Information provided:

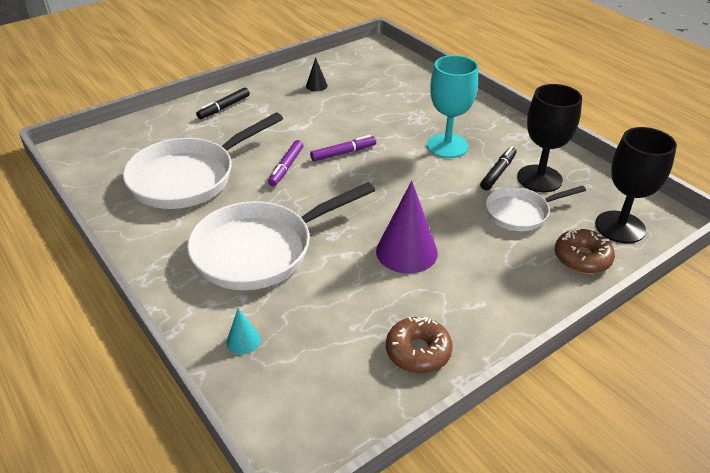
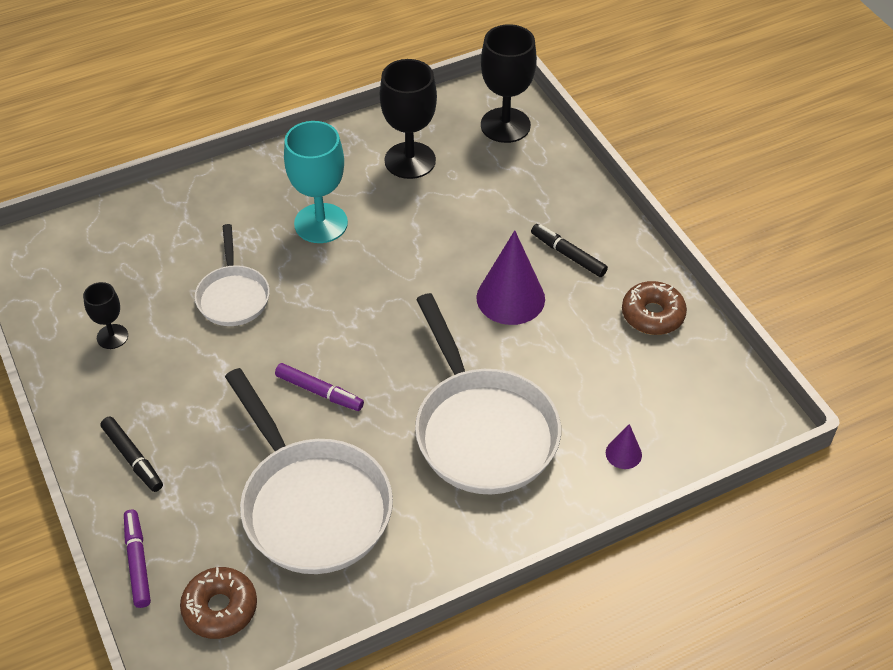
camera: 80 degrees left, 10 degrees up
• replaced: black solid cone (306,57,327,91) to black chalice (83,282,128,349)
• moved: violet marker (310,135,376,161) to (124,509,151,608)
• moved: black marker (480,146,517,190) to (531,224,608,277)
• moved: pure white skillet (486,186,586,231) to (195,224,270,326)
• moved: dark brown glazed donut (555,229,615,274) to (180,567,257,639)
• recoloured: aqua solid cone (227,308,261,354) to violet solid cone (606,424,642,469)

Activity: Work out how many lines in the records above contain the word "moved", and give only that number.

Exercise response: 4